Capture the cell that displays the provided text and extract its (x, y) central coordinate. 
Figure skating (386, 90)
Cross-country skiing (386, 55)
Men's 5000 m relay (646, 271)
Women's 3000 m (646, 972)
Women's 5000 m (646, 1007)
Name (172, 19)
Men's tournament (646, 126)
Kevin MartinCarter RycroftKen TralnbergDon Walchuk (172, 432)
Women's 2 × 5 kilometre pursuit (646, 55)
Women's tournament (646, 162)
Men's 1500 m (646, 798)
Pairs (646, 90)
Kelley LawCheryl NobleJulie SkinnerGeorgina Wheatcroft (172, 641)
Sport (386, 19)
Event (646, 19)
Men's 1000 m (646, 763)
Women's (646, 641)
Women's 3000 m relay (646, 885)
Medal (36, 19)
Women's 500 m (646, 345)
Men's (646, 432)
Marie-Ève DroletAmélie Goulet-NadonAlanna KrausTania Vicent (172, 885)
________________
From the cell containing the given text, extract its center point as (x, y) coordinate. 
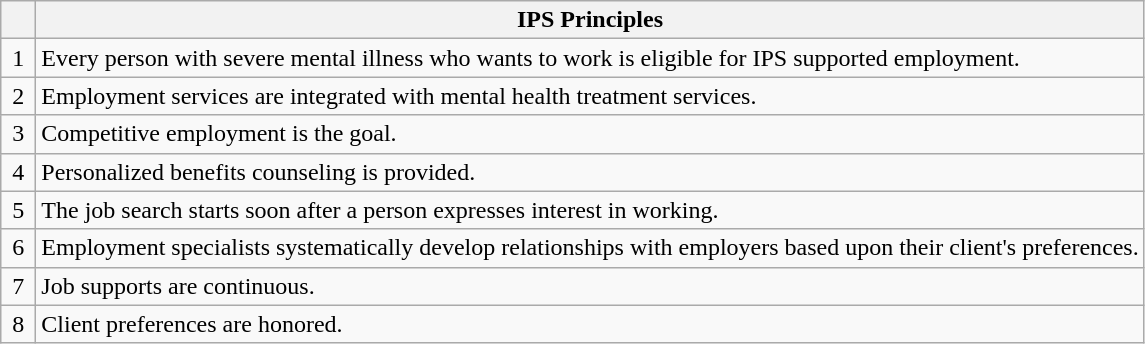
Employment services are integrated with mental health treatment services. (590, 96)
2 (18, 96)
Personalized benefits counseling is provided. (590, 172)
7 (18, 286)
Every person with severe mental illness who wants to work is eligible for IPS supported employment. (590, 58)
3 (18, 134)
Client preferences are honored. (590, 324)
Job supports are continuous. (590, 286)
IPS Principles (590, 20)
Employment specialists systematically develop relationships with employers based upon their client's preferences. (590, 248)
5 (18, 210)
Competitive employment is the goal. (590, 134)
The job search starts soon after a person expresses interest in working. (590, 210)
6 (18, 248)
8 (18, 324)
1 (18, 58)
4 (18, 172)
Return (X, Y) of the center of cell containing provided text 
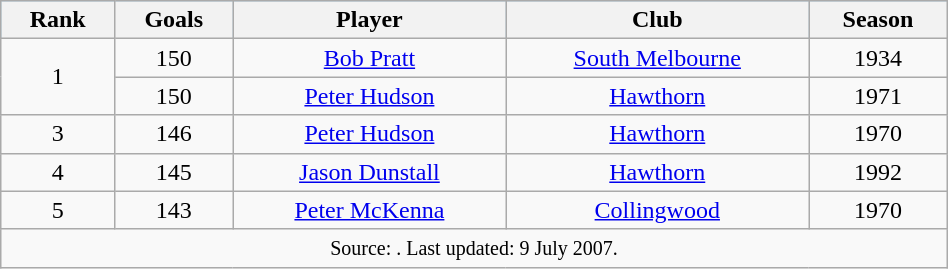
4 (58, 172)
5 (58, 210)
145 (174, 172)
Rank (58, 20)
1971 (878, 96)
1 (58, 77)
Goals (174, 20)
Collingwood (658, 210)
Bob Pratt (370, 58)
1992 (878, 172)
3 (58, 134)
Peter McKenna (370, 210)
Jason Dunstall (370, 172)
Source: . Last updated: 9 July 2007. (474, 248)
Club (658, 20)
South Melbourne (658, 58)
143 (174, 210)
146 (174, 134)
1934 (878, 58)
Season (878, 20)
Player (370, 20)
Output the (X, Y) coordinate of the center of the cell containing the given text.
________________
Reproduce the part of the lines above that opens with the line containing "Employment services are" and closes with the line containing "Output the (X, Y)", leaving the pictures out.

Employment services are integrated with mental health treatment services. (590, 96)
2 (18, 96)
Personalized benefits counseling is provided. (590, 172)
7 (18, 286)
Every person with severe mental illness who wants to work is eligible for IPS supported employment. (590, 58)
3 (18, 134)
Client preferences are honored. (590, 324)
Job supports are continuous. (590, 286)
IPS Principles (590, 20)
Employment specialists systematically develop relationships with employers based upon their client's preferences. (590, 248)
5 (18, 210)
Competitive employment is the goal. (590, 134)
The job search starts soon after a person expresses interest in working. (590, 210)
6 (18, 248)
8 (18, 324)
1 (18, 58)
4 (18, 172)
Return (X, Y) of the center of cell containing provided text 
4 (58, 172)
5 (58, 210)
145 (174, 172)
Rank (58, 20)
1971 (878, 96)
1 (58, 77)
Goals (174, 20)
Collingwood (658, 210)
Bob Pratt (370, 58)
1992 (878, 172)
3 (58, 134)
Peter McKenna (370, 210)
Jason Dunstall (370, 172)
Source: . Last updated: 9 July 2007. (474, 248)
Club (658, 20)
South Melbourne (658, 58)
143 (174, 210)
146 (174, 134)
1934 (878, 58)
Season (878, 20)
Player (370, 20)
Output the (X, Y) coordinate of the center of the cell containing the given text.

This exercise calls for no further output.